■ **To do**
Present each line of the entries below that holds the word "diode".

[[ Given information open ]]

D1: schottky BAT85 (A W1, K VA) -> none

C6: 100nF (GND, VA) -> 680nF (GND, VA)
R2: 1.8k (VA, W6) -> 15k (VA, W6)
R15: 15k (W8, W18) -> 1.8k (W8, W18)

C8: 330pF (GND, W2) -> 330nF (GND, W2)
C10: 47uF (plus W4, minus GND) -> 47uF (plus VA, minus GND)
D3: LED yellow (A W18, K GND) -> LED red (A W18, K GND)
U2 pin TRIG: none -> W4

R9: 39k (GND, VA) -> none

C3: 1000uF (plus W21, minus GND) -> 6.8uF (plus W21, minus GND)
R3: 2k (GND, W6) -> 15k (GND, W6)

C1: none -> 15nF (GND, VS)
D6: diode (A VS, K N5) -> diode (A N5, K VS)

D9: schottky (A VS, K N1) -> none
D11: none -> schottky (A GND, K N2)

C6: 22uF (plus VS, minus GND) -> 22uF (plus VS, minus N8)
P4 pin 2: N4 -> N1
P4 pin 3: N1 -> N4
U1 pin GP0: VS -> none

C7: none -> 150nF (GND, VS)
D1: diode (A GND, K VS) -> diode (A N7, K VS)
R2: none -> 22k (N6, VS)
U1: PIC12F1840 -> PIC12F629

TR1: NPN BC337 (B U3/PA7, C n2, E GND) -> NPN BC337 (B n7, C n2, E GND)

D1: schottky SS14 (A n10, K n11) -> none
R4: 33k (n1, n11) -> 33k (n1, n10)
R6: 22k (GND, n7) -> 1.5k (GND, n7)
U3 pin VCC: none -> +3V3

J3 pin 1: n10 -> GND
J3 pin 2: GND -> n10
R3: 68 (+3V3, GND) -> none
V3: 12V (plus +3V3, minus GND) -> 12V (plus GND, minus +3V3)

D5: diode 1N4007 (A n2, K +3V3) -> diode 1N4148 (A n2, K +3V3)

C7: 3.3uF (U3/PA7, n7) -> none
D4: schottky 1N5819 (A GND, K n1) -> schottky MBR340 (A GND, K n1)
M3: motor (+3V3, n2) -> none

[[ Given information closed ]]

■ **Written solution**
D6: diode (A VS, K N5) -> diode (A N5, K VS)
D1: diode (A GND, K VS) -> diode (A N7, K VS)
D5: diode 1N4007 (A n2, K +3V3) -> diode 1N4148 (A n2, K +3V3)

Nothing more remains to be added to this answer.